[Items listed in a dataset]
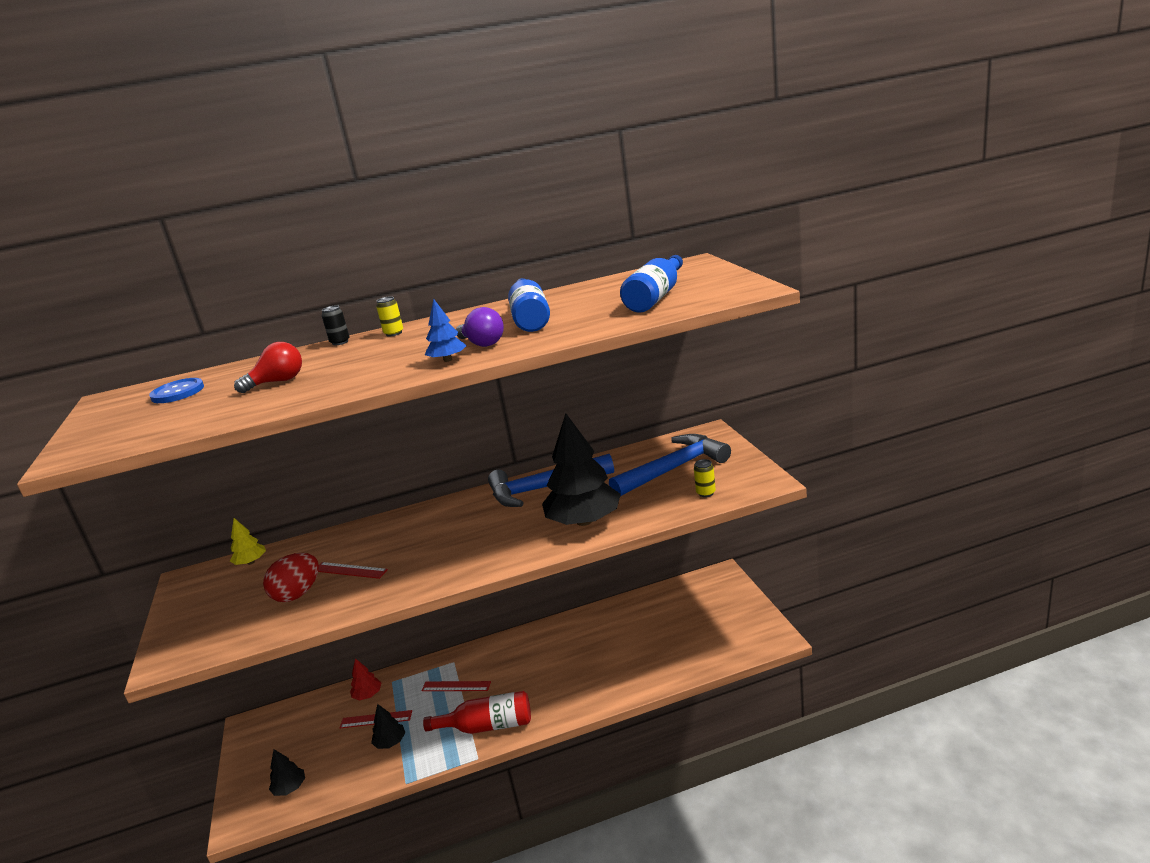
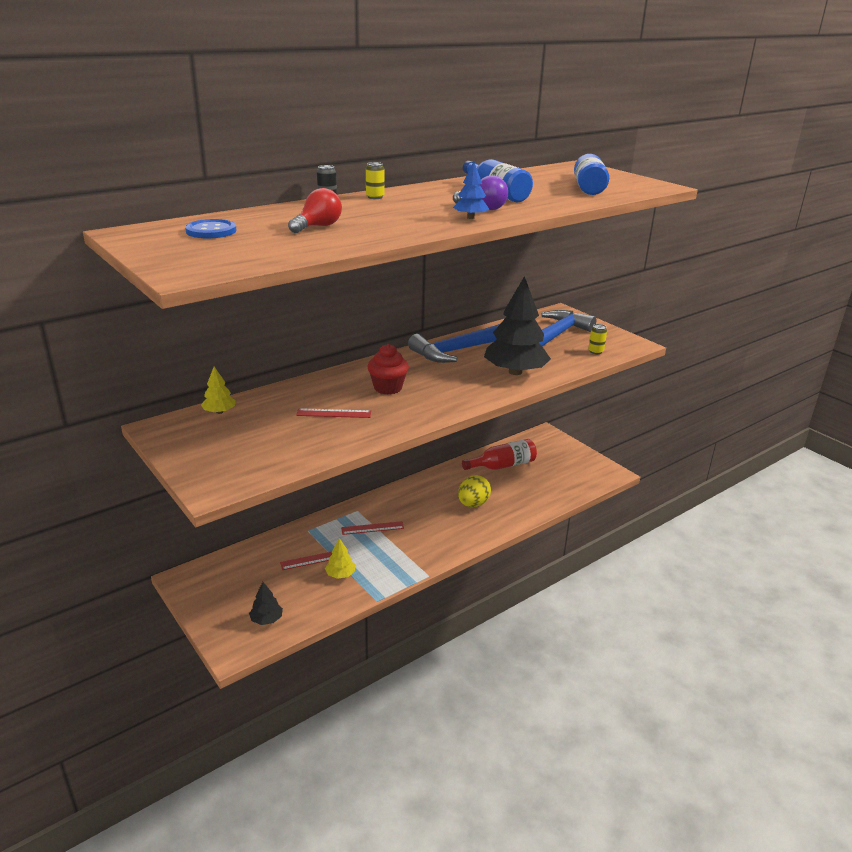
camera: 25 degrees left, 5 degrees up
red egg [263,553,319,602] -> none
red tree [350,658,381,701] -> none
black tree [371,704,405,749] -> yellow tree [325,538,355,579]
red bottle [423,691,531,734] -> red bottle moved to [462,439,537,470]
none -> red cupcake [367,344,409,395]
none -> yellow egg [458,475,491,507]

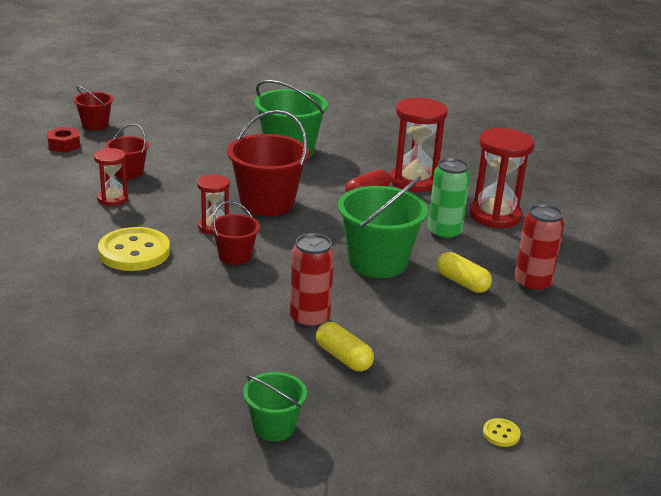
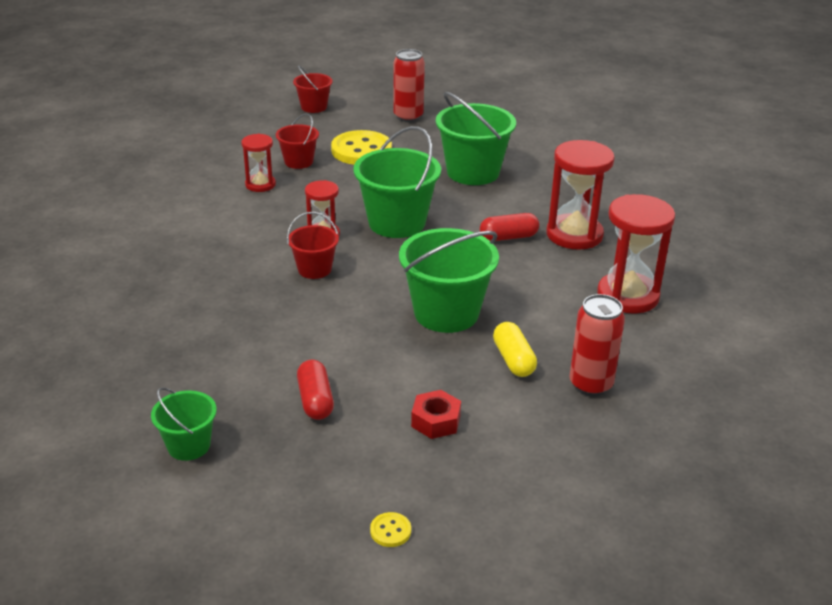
camera: 30 degrees right, 5 degrees up
red nut [47,127,80,153] -> red nut moved to [411,390,461,439]
yellow button [98,227,170,271] -> yellow button moved to [331,130,392,165]
red bucket [227,110,309,216] -> green bucket [353,126,441,238]
red can [290,233,334,329] -> red can moved to [393,49,425,122]
yellow capsule [316,322,374,371] -> red capsule [297,360,334,420]
green can [428,158,470,241] -> none

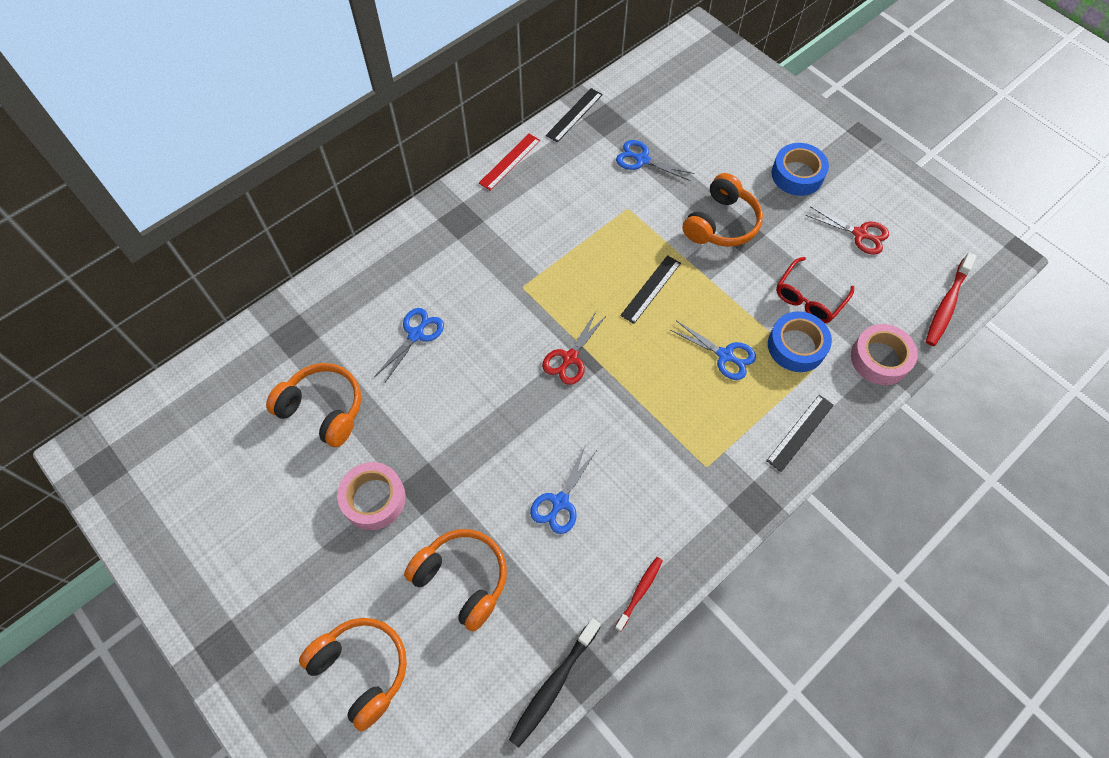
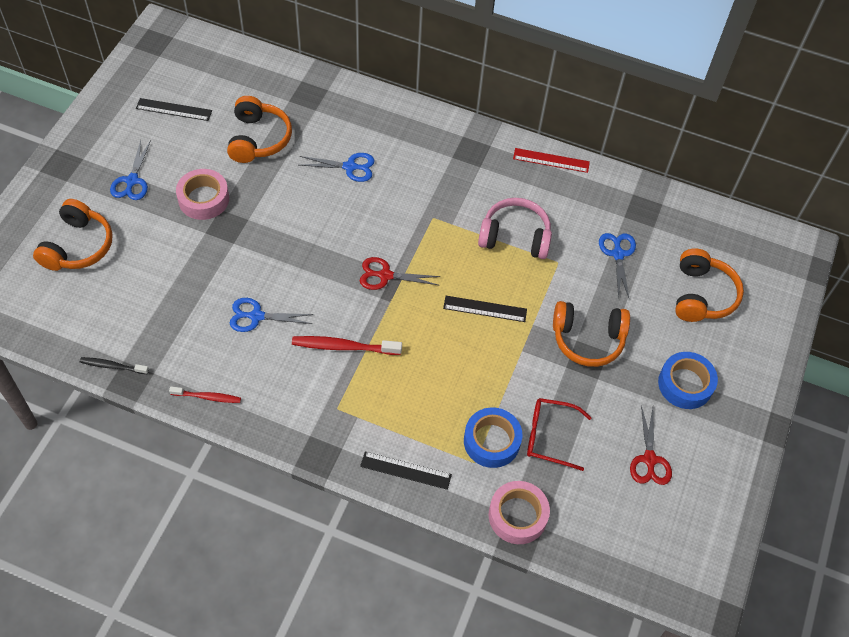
camera: 60 degrees right, 5 degrees down
orange headphones [404,529,507,632] -> orange headphones moved to [675,248,744,322]
black toothbrush [509,618,601,748] -> black toothbrush [80,357,149,374], size x0.62
black ruler [546,88,603,142] -> black ruler moved to [136,98,212,121]
blue scissors [670,321,756,380] -> blue scissors moved to [110,140,151,200]
red toothbrush [926,252,977,346] -> red toothbrush moved to [292,336,402,355]
none -> pink headphones [478,198,552,259]

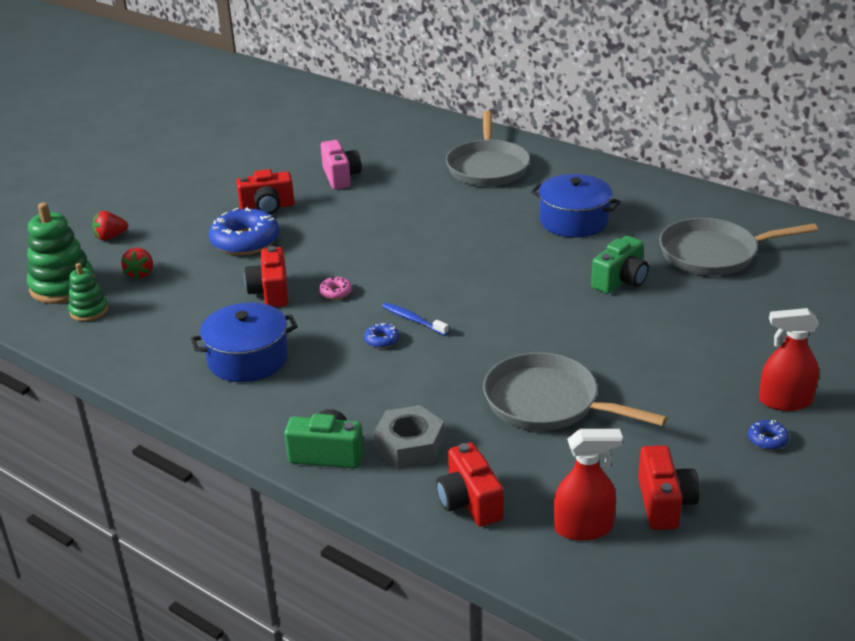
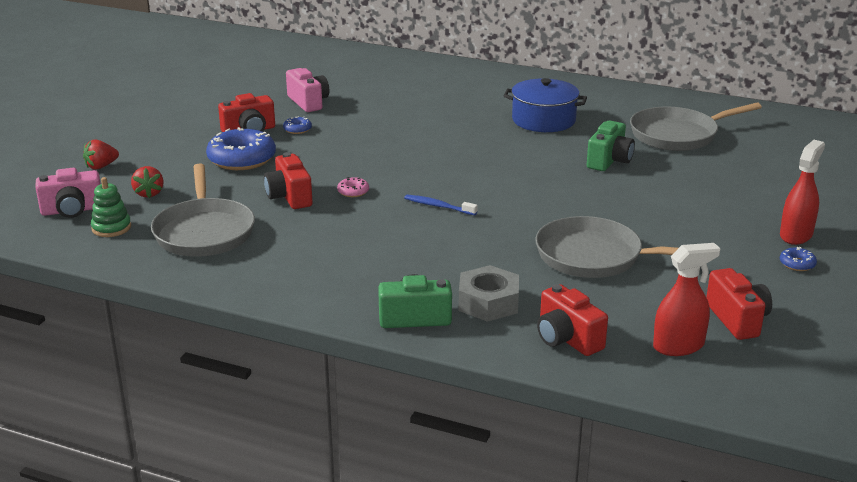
camera: 15 degrees left, 5 degrees down
green stacking toy [27,202,95,304] -> pink camera [36,168,101,218]
blue pot [191,302,298,382] -> none
blue donut [364,323,399,348] -> blue donut moved to [283,117,312,134]
grey pan [446,111,530,186] -> grey pan moved to [151,163,255,257]
red spray bottle [759,308,819,411] -> red spray bottle turned 135 degrees clockwise [780,140,825,245]

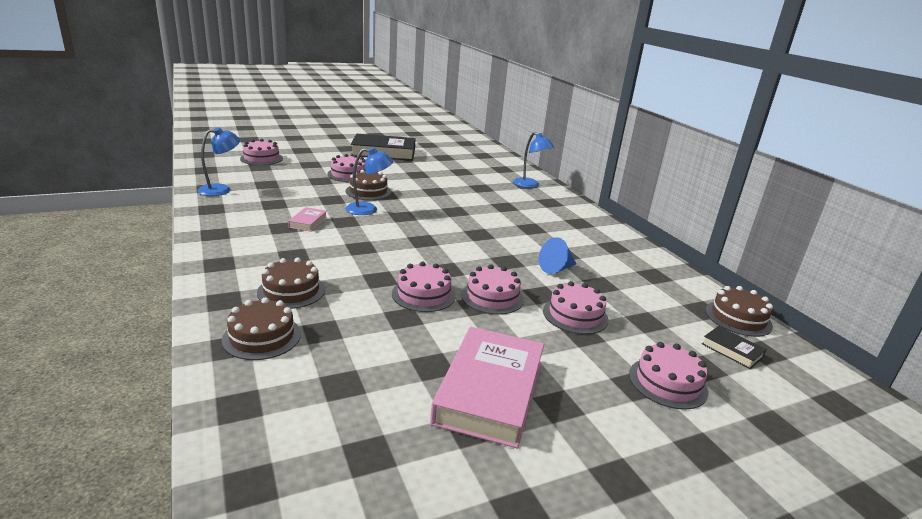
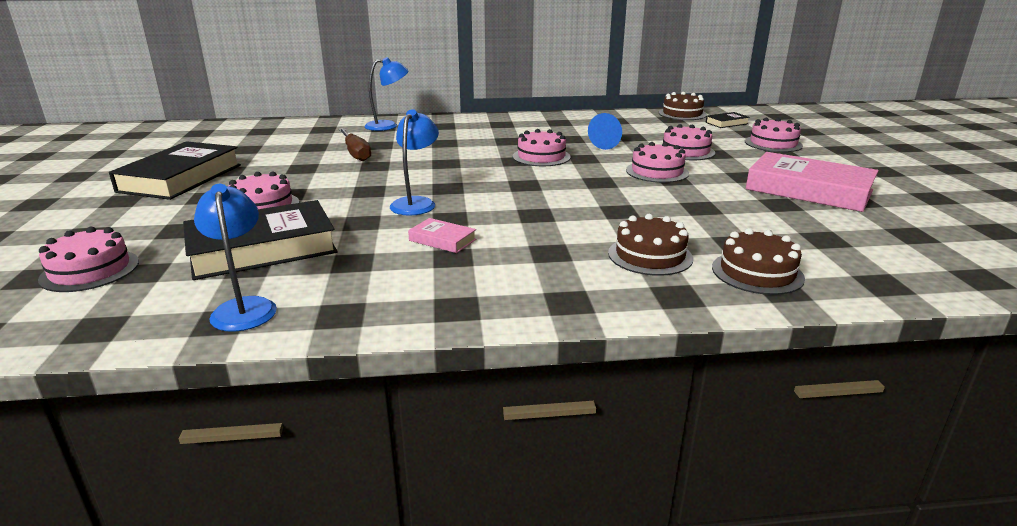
camera: 70 degrees left, 0 degrees up
brown cake [346,170,391,200] -> none
pink cake [392,262,456,312] -> pink cake moved to [513,129,571,166]
none -> black book [183,200,338,280]
none -> brown screwdriver [339,128,371,161]

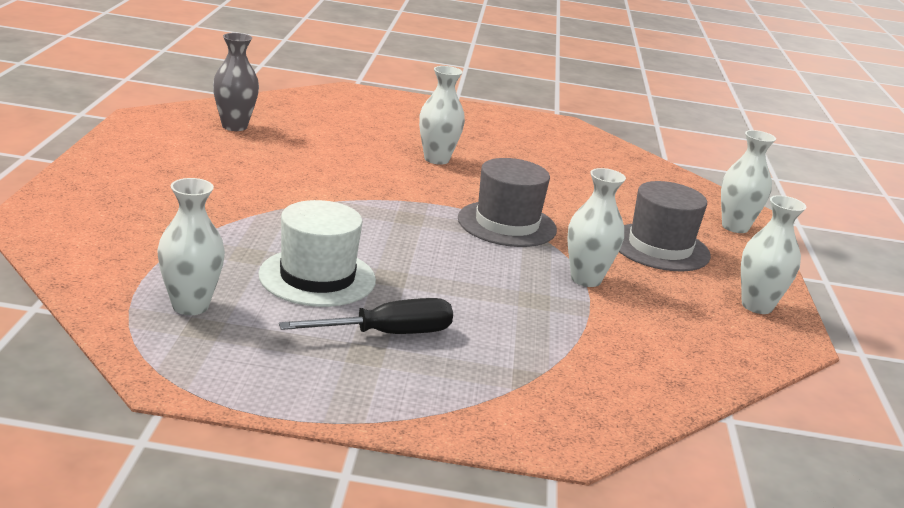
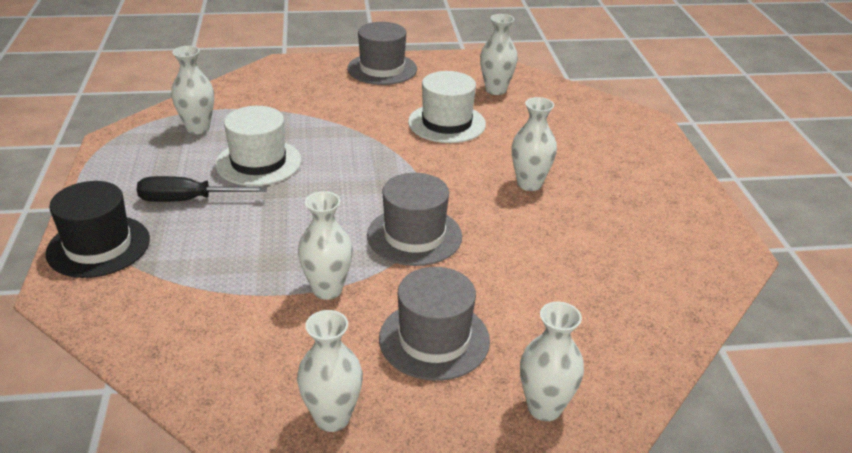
camera: 80 degrees right, 10 degrees up
grey vase [213,33,259,131] -> white vase [480,14,518,95]
black screwdriver [279,298,453,334] -> black screwdriver turned 120 degrees clockwise [137,176,267,202]
none -> black hat [45,181,150,278]
none -> grey hat [347,22,417,85]
none -> white hat [408,71,486,143]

## Your assignment
Print all the lines above exactly as they are, but without the pictures.

## Response to this task
camera: 25 degrees left, 5 degrees up
red egg [263,553,319,602] -> none
red tree [350,658,381,701] -> none
black tree [371,704,405,749] -> yellow tree [325,538,355,579]
red bottle [423,691,531,734] -> red bottle moved to [462,439,537,470]
none -> red cupcake [367,344,409,395]
none -> yellow egg [458,475,491,507]

camera: 30 degrees right, 5 degrees up
red nut [47,127,80,153] -> red nut moved to [411,390,461,439]
yellow button [98,227,170,271] -> yellow button moved to [331,130,392,165]
red bucket [227,110,309,216] -> green bucket [353,126,441,238]
red can [290,233,334,329] -> red can moved to [393,49,425,122]
yellow capsule [316,322,374,371] -> red capsule [297,360,334,420]
green can [428,158,470,241] -> none

camera: 60 degrees right, 5 degrees down
orange headphones [404,529,507,632] -> orange headphones moved to [675,248,744,322]
black toothbrush [509,618,601,748] -> black toothbrush [80,357,149,374], size x0.62
black ruler [546,88,603,142] -> black ruler moved to [136,98,212,121]
blue scissors [670,321,756,380] -> blue scissors moved to [110,140,151,200]
red toothbrush [926,252,977,346] -> red toothbrush moved to [292,336,402,355]
none -> pink headphones [478,198,552,259]

camera: 15 degrees left, 5 degrees down
green stacking toy [27,202,95,304] -> pink camera [36,168,101,218]
blue pot [191,302,298,382] -> none
blue donut [364,323,399,348] -> blue donut moved to [283,117,312,134]
grey pan [446,111,530,186] -> grey pan moved to [151,163,255,257]
red spray bottle [759,308,819,411] -> red spray bottle turned 135 degrees clockwise [780,140,825,245]

camera: 70 degrees left, 0 degrees up
brown cake [346,170,391,200] -> none
pink cake [392,262,456,312] -> pink cake moved to [513,129,571,166]
none -> black book [183,200,338,280]
none -> brown screwdriver [339,128,371,161]

camera: 80 degrees right, 10 degrees up
grey vase [213,33,259,131] -> white vase [480,14,518,95]
black screwdriver [279,298,453,334] -> black screwdriver turned 120 degrees clockwise [137,176,267,202]
none -> black hat [45,181,150,278]
none -> grey hat [347,22,417,85]
none -> white hat [408,71,486,143]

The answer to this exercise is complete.